** Exercise requirements **
Within the entries below, the lines from the one with "brown soap dispenser [722,460,792,555]" through the one with "camera: 90 degrees left, 5 degrees up" are to be set down exactly, both ends kept.

-- Records to use follows --

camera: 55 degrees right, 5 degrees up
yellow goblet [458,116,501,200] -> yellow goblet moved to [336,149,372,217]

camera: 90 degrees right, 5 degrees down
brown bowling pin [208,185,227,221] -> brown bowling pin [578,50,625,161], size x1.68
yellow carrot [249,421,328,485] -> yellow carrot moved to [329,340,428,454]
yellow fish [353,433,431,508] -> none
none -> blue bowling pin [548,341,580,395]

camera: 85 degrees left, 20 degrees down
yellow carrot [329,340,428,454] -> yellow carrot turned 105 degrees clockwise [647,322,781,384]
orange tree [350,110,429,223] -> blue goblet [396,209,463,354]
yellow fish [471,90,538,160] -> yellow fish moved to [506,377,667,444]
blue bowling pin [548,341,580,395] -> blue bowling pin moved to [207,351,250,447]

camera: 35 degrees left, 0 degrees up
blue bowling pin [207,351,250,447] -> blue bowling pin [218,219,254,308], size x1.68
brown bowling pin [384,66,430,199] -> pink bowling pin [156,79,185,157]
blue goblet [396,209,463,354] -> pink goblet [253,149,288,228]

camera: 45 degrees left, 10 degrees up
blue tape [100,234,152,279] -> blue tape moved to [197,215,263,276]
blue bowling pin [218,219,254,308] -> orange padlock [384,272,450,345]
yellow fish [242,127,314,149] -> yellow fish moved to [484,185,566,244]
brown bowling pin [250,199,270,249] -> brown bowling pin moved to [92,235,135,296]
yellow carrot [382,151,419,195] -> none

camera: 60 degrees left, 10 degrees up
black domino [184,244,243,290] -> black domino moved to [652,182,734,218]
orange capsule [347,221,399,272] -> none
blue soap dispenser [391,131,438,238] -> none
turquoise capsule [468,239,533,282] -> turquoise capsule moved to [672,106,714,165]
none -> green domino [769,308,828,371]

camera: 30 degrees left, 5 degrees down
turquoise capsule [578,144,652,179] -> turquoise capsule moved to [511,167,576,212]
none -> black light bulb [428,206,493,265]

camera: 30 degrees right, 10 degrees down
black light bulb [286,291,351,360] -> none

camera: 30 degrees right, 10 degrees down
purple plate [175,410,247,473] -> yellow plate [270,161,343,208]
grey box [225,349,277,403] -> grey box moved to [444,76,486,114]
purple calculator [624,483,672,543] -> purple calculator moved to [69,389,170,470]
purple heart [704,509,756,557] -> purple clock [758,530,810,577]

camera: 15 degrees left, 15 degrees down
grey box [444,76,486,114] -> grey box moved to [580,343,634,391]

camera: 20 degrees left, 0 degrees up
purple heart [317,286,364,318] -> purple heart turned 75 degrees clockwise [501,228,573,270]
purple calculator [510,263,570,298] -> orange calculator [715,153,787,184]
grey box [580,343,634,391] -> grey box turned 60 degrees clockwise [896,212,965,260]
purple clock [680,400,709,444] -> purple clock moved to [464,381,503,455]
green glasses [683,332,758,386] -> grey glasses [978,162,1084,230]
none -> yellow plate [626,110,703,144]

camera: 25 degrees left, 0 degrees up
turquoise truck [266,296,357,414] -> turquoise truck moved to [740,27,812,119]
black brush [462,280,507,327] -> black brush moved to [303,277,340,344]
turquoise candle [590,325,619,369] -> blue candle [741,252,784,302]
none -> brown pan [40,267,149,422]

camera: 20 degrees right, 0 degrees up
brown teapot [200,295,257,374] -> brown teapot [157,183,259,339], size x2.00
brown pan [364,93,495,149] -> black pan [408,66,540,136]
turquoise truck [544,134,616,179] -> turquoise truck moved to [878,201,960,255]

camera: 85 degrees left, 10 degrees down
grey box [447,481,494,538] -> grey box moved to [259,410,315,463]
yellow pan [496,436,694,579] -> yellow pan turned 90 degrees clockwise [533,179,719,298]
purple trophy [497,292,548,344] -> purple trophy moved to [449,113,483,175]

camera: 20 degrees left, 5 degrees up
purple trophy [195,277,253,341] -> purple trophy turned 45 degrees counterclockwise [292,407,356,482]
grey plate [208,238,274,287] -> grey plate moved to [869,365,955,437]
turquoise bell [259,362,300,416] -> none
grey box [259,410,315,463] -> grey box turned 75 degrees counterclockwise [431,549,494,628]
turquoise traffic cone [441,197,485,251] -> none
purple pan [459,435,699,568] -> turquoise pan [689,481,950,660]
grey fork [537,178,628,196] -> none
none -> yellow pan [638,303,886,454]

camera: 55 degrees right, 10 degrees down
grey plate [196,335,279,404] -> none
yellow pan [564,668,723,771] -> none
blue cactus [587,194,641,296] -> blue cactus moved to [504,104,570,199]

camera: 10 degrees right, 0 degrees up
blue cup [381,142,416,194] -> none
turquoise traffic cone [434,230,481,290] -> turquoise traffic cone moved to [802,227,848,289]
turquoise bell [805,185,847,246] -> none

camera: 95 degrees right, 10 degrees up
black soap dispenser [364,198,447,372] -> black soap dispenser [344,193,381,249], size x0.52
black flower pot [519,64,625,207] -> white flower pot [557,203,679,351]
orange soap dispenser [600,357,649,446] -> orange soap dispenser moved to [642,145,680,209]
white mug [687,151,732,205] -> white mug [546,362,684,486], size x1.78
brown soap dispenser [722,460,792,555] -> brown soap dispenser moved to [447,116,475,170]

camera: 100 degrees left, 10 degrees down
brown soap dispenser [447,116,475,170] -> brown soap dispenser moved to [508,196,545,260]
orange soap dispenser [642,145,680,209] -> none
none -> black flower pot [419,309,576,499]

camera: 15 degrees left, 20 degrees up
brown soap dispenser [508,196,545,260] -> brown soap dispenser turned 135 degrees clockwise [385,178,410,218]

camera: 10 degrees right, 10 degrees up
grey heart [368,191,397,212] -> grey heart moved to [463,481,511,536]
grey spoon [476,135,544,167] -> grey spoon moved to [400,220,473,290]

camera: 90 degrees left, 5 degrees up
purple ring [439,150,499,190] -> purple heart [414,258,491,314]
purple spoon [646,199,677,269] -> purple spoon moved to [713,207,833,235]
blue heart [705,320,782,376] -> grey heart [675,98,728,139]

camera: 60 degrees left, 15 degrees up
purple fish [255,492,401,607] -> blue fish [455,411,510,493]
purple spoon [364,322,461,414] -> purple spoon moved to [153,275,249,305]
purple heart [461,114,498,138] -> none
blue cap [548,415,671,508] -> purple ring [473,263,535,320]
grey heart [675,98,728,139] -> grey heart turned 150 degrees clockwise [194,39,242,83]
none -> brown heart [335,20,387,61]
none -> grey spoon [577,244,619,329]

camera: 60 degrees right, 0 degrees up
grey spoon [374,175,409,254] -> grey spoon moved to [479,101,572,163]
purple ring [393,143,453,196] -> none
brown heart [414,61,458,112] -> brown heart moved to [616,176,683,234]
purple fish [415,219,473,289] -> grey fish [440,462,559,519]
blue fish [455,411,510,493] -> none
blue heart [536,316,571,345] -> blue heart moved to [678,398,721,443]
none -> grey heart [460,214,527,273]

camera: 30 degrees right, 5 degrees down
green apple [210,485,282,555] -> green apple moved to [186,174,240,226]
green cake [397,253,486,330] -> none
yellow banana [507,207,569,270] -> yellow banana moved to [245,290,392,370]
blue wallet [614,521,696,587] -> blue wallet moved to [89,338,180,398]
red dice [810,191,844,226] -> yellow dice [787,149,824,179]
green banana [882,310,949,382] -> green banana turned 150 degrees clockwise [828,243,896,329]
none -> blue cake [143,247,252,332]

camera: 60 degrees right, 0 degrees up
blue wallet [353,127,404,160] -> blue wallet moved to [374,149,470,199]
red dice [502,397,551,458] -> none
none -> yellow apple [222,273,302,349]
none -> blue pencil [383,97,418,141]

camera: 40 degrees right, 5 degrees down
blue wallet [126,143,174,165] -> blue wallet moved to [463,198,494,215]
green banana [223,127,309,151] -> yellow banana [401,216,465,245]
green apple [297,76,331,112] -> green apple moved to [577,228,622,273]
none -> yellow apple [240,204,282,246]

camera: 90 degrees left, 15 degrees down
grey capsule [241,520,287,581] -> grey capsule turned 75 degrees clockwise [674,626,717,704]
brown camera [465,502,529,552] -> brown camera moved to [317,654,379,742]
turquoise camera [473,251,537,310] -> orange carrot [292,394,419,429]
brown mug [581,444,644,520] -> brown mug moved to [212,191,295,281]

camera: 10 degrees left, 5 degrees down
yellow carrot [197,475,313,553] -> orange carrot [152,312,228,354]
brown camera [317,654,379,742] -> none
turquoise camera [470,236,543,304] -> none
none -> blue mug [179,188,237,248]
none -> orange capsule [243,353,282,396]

-- Records to use concluded --

** Answer section **
brown soap dispenser [722,460,792,555] -> brown soap dispenser moved to [447,116,475,170]

camera: 100 degrees left, 10 degrees down
brown soap dispenser [447,116,475,170] -> brown soap dispenser moved to [508,196,545,260]
orange soap dispenser [642,145,680,209] -> none
none -> black flower pot [419,309,576,499]

camera: 15 degrees left, 20 degrees up
brown soap dispenser [508,196,545,260] -> brown soap dispenser turned 135 degrees clockwise [385,178,410,218]

camera: 10 degrees right, 10 degrees up
grey heart [368,191,397,212] -> grey heart moved to [463,481,511,536]
grey spoon [476,135,544,167] -> grey spoon moved to [400,220,473,290]

camera: 90 degrees left, 5 degrees up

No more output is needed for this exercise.